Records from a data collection
═══
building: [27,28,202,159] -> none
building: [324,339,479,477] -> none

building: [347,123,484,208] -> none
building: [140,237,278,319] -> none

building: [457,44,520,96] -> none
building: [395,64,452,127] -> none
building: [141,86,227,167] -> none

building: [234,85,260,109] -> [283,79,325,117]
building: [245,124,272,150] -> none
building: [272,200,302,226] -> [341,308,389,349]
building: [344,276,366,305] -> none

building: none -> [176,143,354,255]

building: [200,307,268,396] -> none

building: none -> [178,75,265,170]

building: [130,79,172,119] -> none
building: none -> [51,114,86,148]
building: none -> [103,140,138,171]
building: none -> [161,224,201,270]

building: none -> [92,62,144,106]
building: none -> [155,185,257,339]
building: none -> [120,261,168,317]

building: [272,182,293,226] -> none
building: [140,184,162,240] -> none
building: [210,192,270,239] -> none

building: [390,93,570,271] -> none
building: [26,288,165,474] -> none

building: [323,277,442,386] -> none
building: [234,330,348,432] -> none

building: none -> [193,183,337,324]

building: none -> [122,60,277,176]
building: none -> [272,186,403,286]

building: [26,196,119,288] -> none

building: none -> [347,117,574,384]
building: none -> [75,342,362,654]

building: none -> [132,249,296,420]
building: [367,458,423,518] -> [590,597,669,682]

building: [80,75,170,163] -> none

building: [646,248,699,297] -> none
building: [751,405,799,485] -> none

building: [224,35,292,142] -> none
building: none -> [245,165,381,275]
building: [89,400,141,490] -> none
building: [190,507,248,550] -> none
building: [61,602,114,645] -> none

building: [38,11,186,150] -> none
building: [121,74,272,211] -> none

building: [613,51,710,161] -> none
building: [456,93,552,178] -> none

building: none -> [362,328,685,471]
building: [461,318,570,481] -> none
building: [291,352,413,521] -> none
═══
• [WHAT YOU SHOULD DO]:
Above are the records; from them, give again exactly the lines from the one containing "building: [210,192,270,239] -> none" to the one containing "building: [26,196,119,288] -> none", both lines included, and nothing more.

• [EXERCISE RESULT]:
building: [210,192,270,239] -> none

building: [390,93,570,271] -> none
building: [26,288,165,474] -> none

building: [323,277,442,386] -> none
building: [234,330,348,432] -> none

building: none -> [193,183,337,324]

building: none -> [122,60,277,176]
building: none -> [272,186,403,286]

building: [26,196,119,288] -> none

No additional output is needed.